# Requirement
From the records below, copy each line in which the string "DGND" occurs.

# Records for the exercise
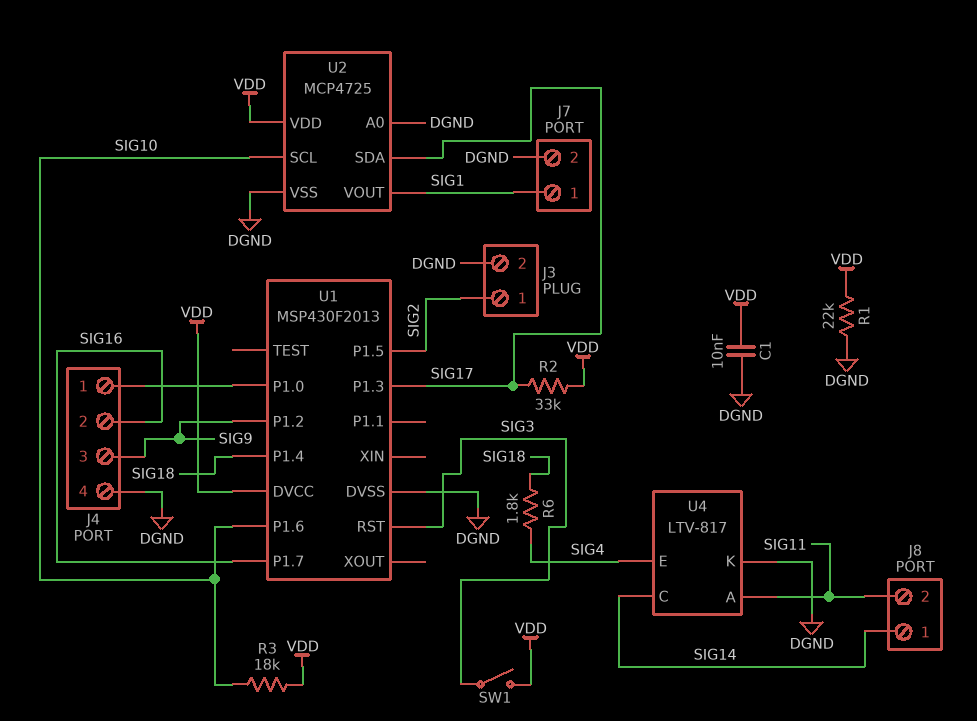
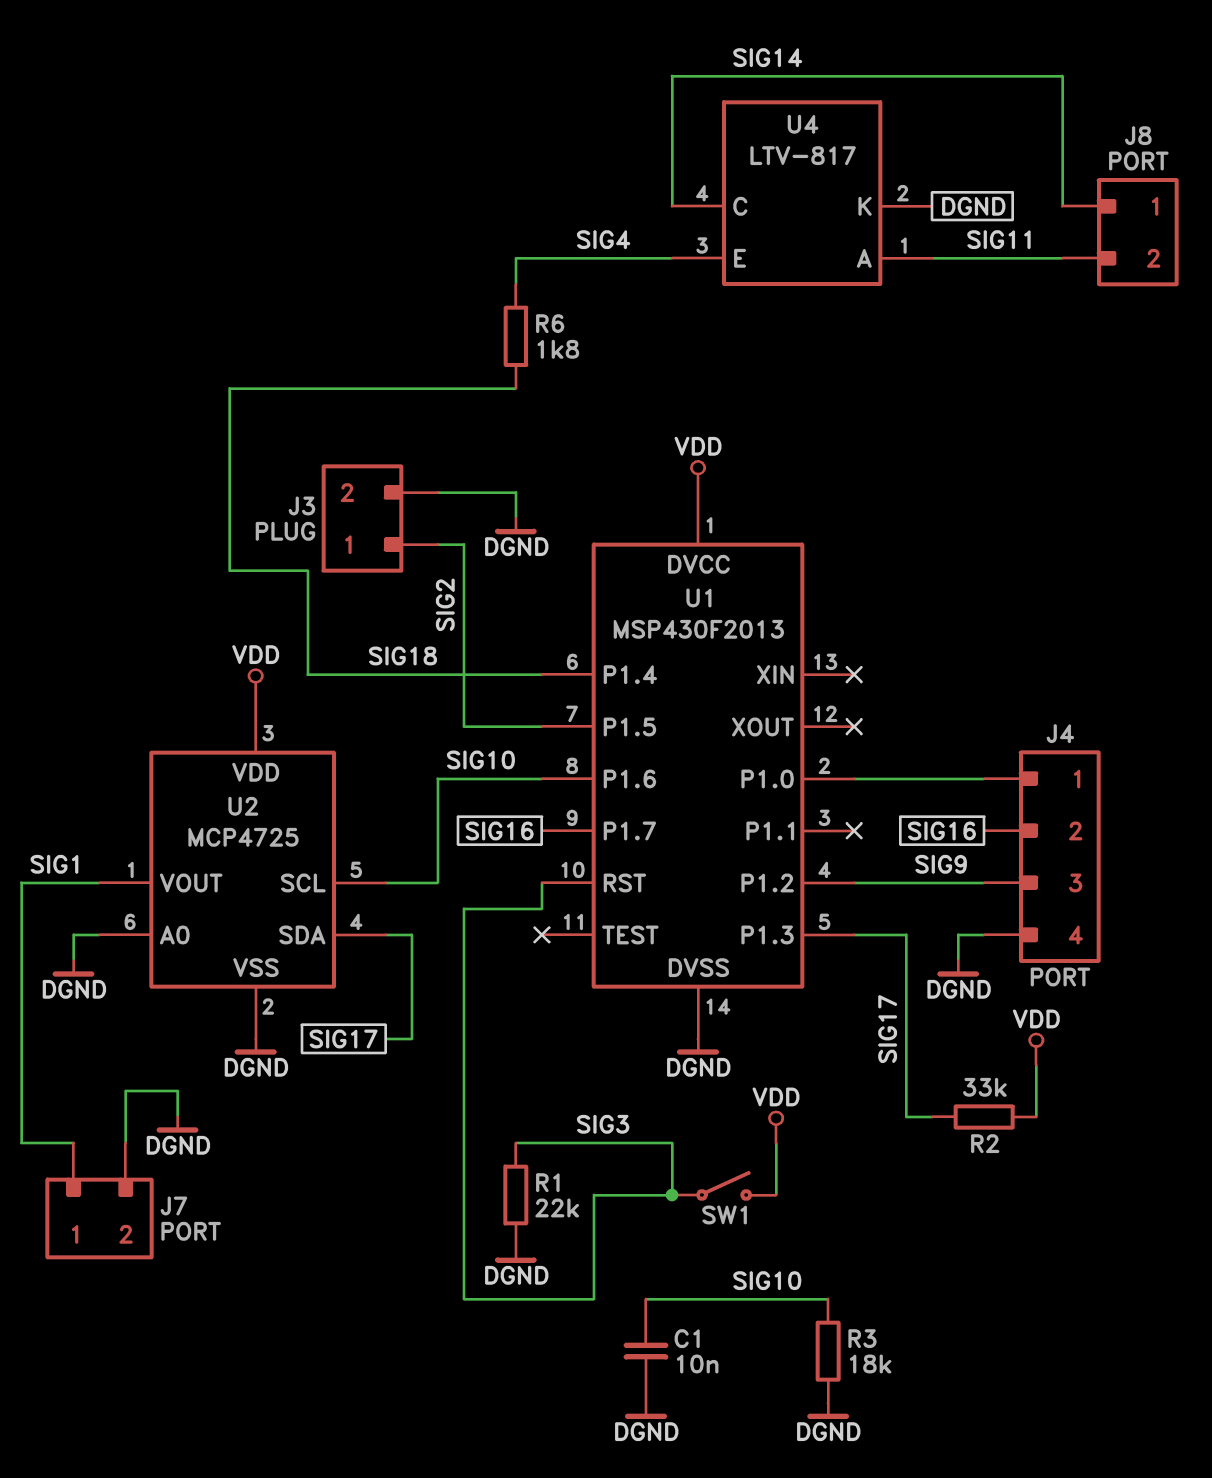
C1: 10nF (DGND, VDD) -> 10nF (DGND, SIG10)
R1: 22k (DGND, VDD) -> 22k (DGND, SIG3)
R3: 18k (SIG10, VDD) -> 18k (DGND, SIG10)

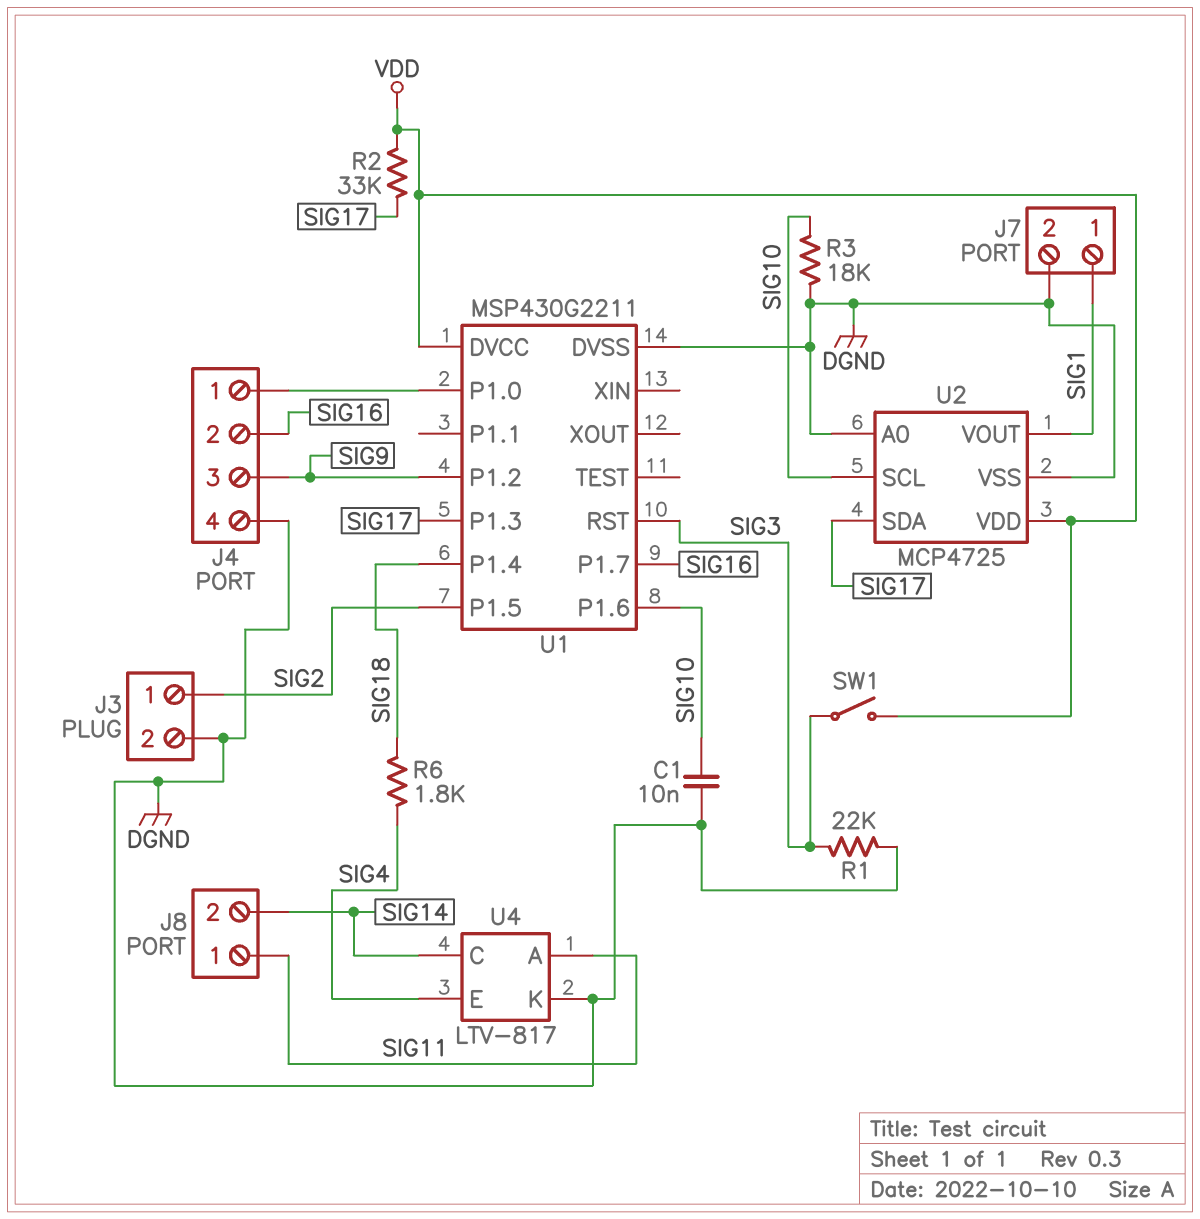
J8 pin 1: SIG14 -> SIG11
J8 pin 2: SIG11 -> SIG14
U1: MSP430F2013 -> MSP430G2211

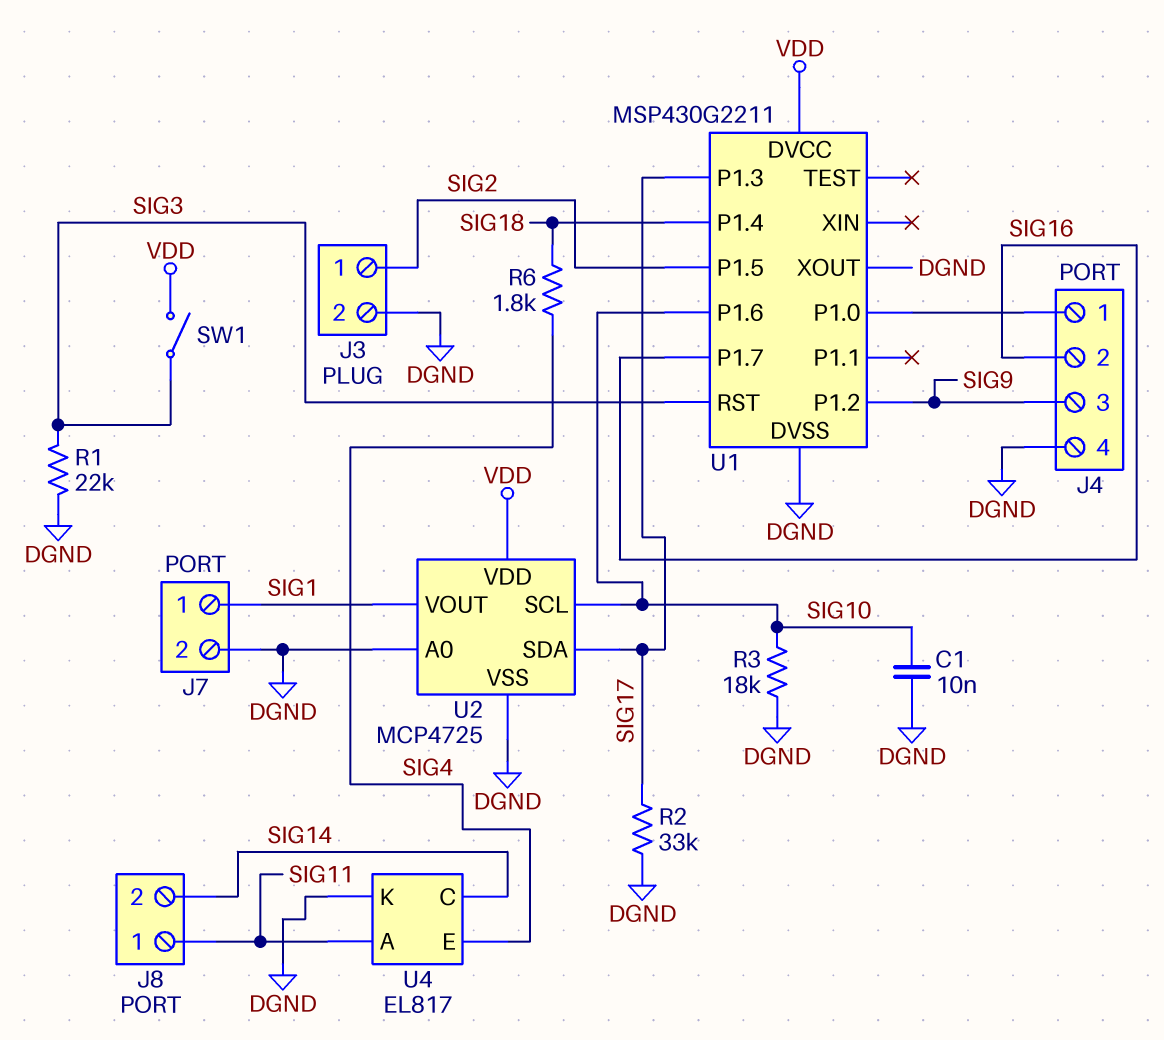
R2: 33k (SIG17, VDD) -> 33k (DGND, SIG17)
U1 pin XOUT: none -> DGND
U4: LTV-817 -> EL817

--

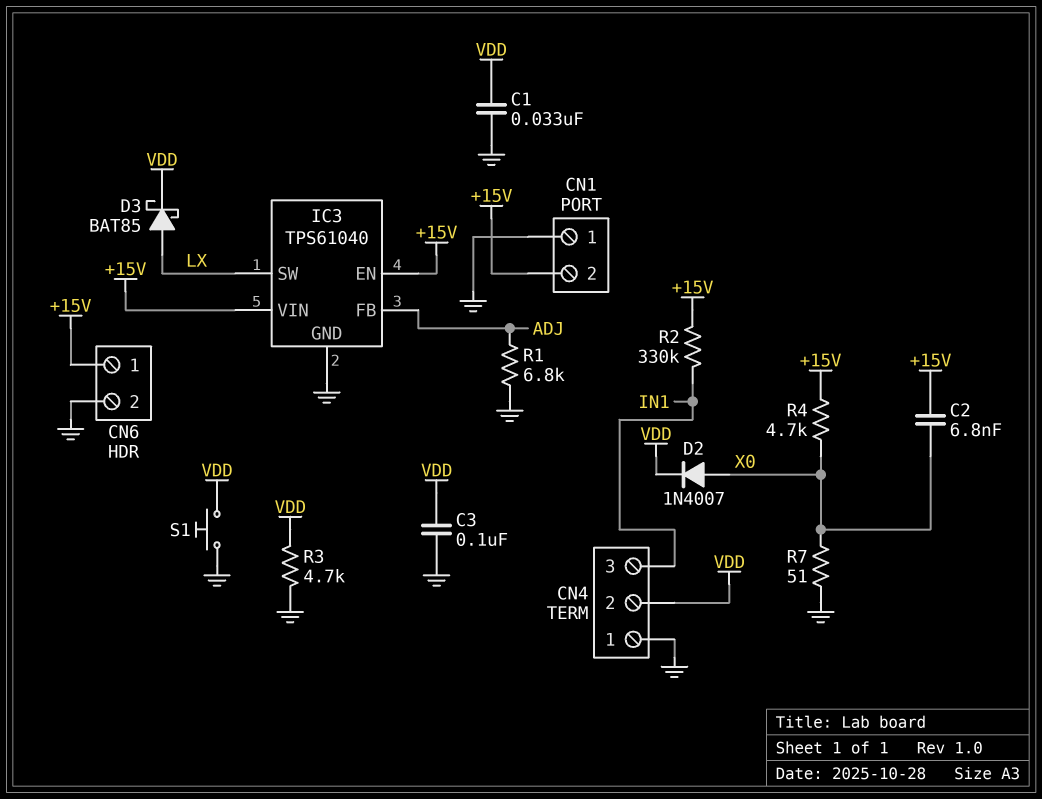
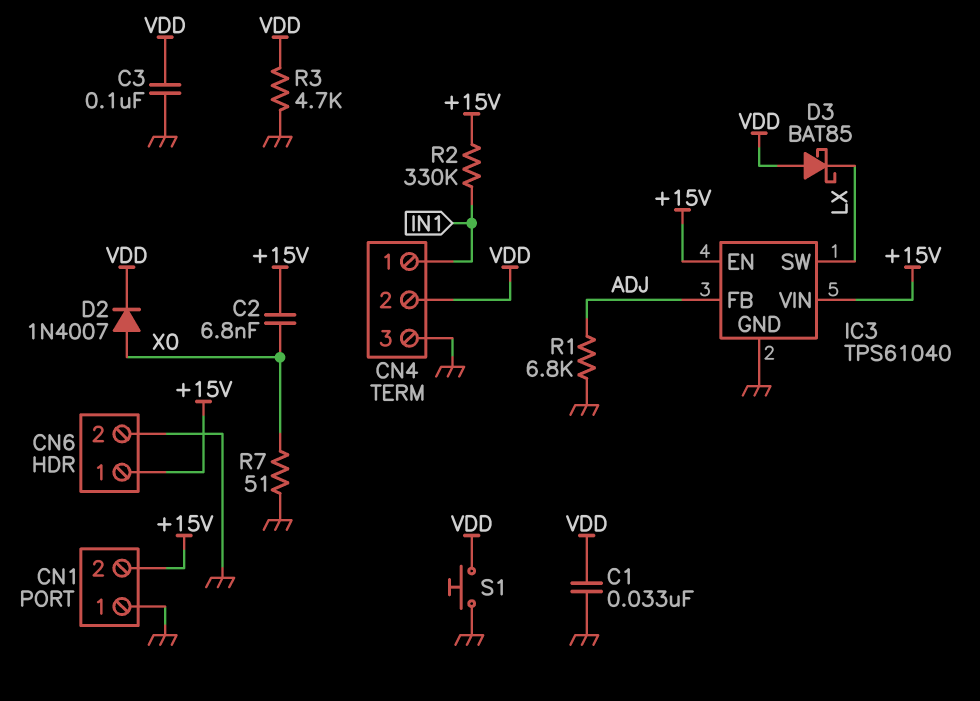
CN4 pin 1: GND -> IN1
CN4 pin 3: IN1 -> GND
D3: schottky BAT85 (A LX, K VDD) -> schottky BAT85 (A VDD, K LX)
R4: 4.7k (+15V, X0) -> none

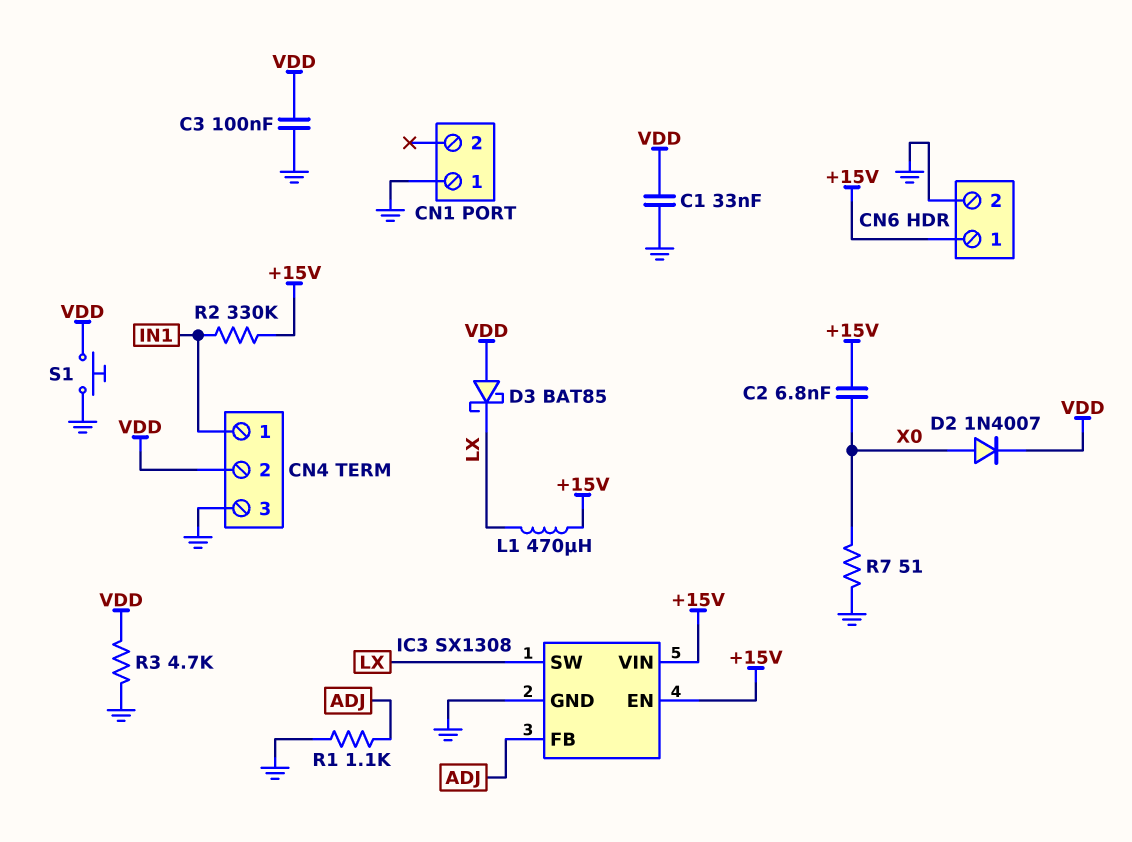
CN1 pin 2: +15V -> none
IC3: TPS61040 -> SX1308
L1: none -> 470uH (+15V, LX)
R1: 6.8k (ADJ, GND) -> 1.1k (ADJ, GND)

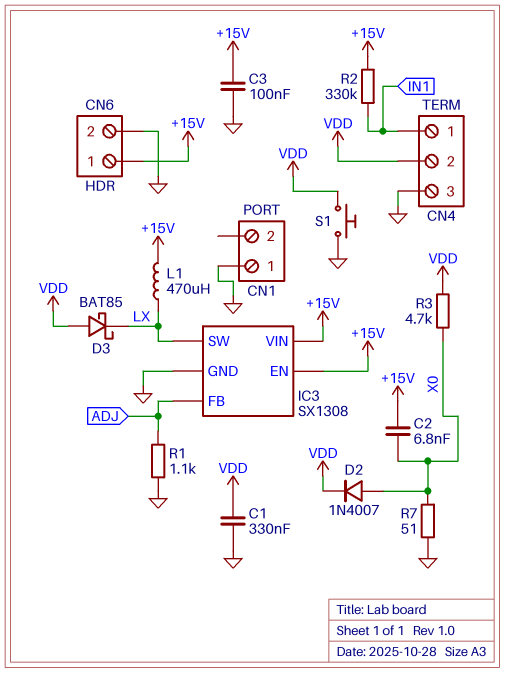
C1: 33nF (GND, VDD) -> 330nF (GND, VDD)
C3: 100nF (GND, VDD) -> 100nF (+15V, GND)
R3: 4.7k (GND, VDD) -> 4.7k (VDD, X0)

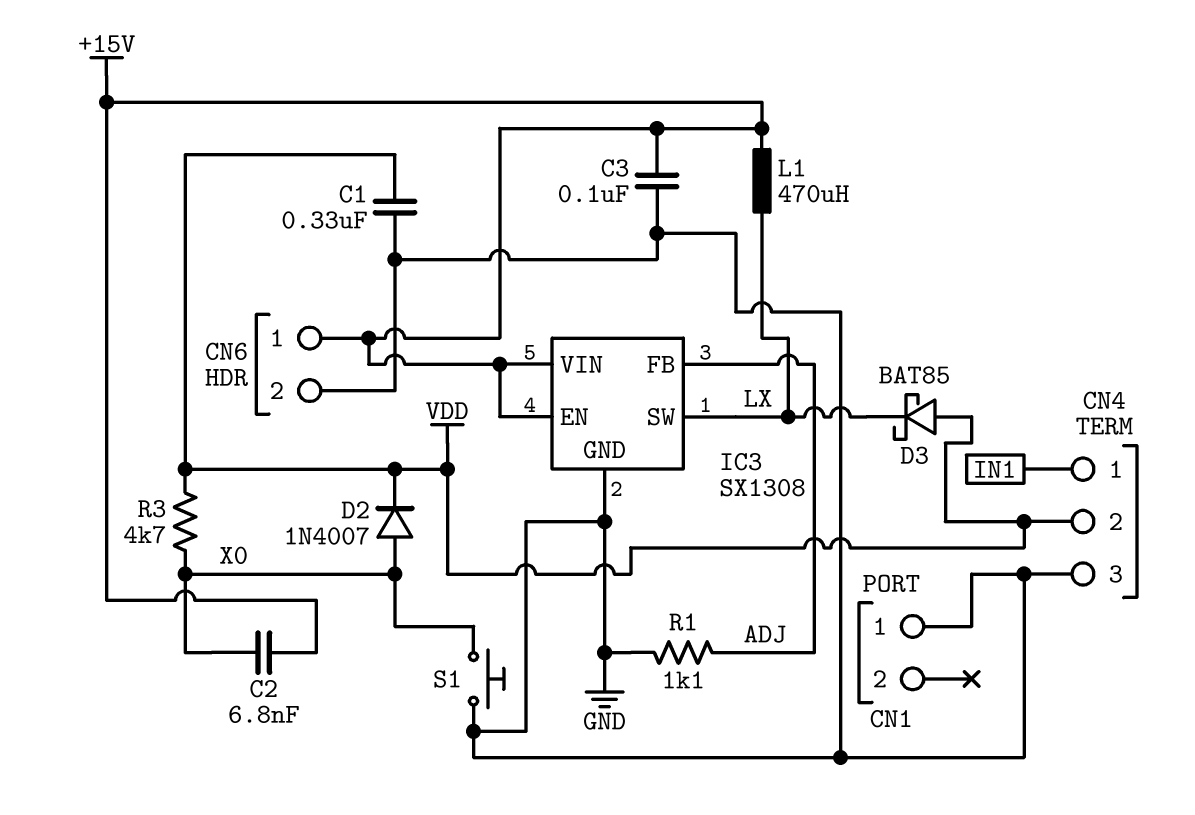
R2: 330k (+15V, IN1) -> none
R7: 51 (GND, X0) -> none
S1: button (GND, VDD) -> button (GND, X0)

# Solution to the problem
C1: 10nF (DGND, VDD) -> 10nF (DGND, SIG10)
R1: 22k (DGND, VDD) -> 22k (DGND, SIG3)
R3: 18k (SIG10, VDD) -> 18k (DGND, SIG10)
R2: 33k (SIG17, VDD) -> 33k (DGND, SIG17)
U1 pin XOUT: none -> DGND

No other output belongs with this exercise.